SUPPLIED MATERIAL =
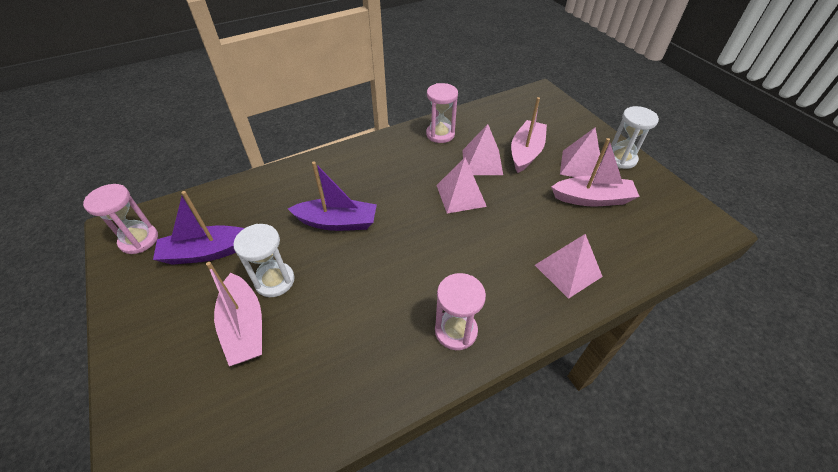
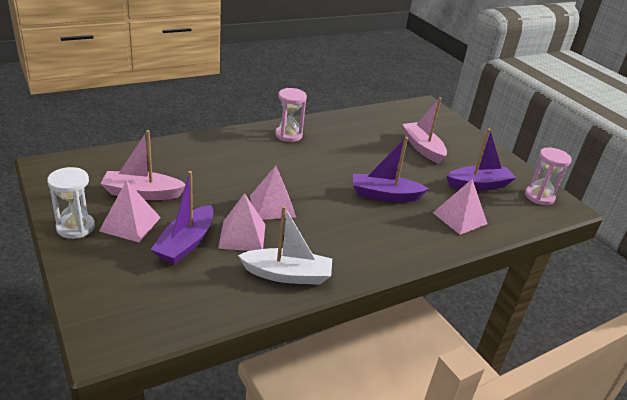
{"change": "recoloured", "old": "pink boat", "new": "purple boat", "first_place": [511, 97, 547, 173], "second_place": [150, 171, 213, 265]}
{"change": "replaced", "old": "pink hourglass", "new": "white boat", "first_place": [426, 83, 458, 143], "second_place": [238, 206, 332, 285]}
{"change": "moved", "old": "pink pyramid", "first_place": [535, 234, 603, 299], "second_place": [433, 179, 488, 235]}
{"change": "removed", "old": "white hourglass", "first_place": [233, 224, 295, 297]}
==
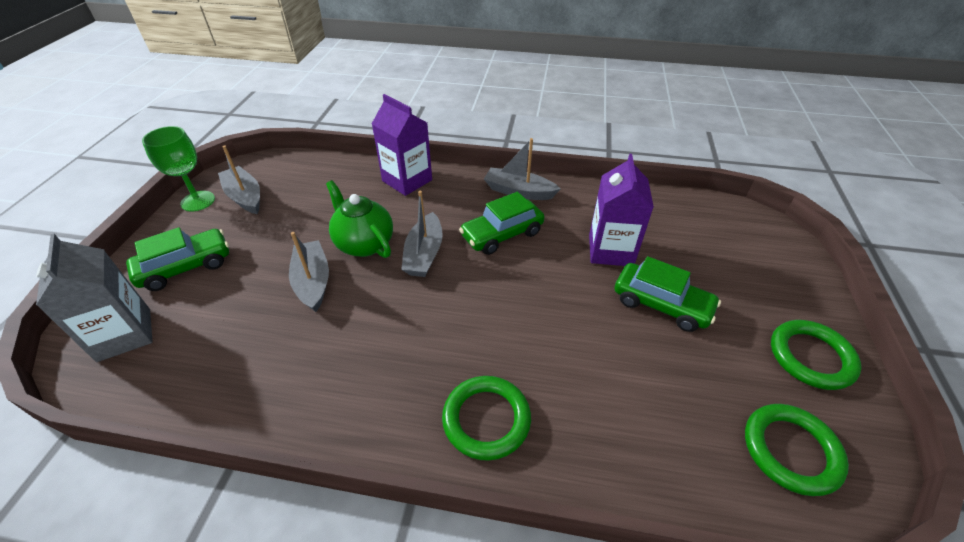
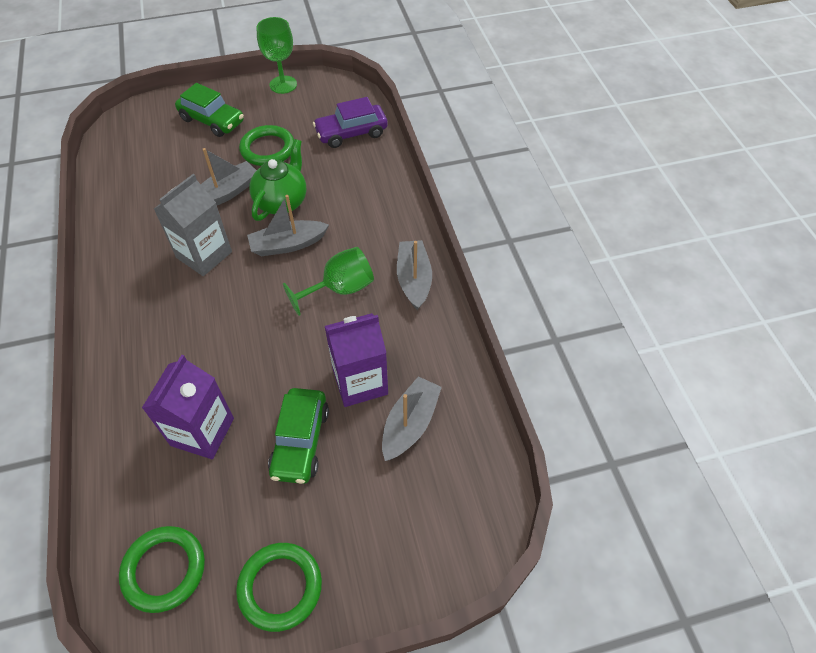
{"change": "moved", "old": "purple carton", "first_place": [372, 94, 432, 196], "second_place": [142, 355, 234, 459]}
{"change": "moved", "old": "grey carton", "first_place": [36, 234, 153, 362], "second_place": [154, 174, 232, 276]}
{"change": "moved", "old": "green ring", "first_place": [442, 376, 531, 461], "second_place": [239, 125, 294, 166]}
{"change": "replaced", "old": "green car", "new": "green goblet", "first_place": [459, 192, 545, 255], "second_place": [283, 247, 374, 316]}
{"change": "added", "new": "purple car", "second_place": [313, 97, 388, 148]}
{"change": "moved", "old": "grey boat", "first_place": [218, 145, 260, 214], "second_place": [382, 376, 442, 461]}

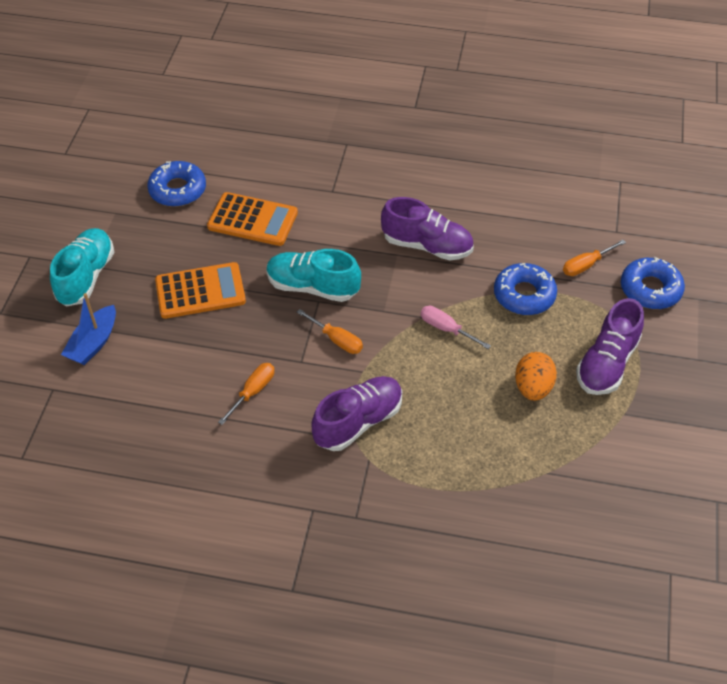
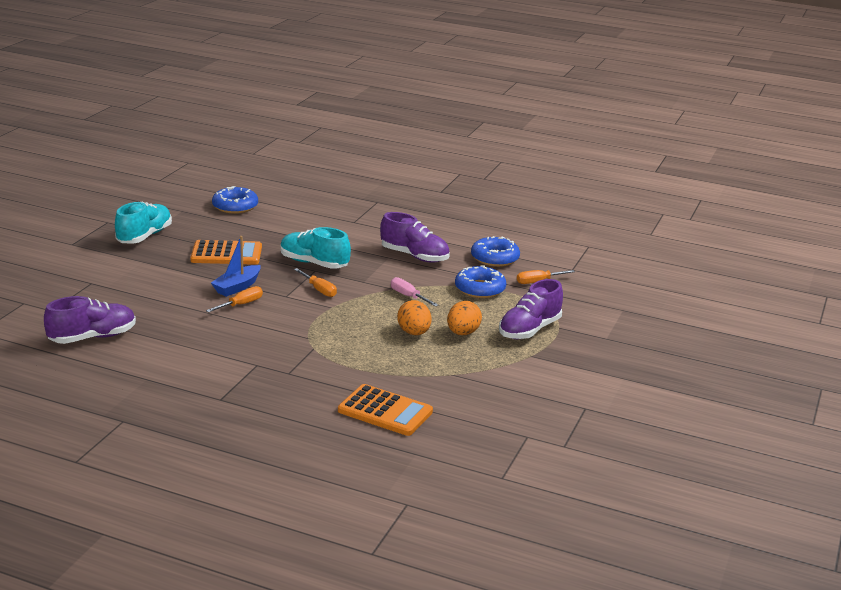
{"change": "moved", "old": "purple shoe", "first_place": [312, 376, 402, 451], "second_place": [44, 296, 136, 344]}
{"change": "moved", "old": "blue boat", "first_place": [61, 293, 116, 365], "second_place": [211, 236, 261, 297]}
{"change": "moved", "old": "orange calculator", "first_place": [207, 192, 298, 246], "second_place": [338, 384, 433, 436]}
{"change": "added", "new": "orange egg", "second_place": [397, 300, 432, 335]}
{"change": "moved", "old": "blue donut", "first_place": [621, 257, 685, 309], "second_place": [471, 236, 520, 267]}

TASK TO CARRY OUT =
Among the entries, find every line holding "white" and return it.

OUTPUT FOR THIS TASK =
{"change": "replaced", "old": "pink hourglass", "new": "white boat", "first_place": [426, 83, 458, 143], "second_place": [238, 206, 332, 285]}
{"change": "removed", "old": "white hourglass", "first_place": [233, 224, 295, 297]}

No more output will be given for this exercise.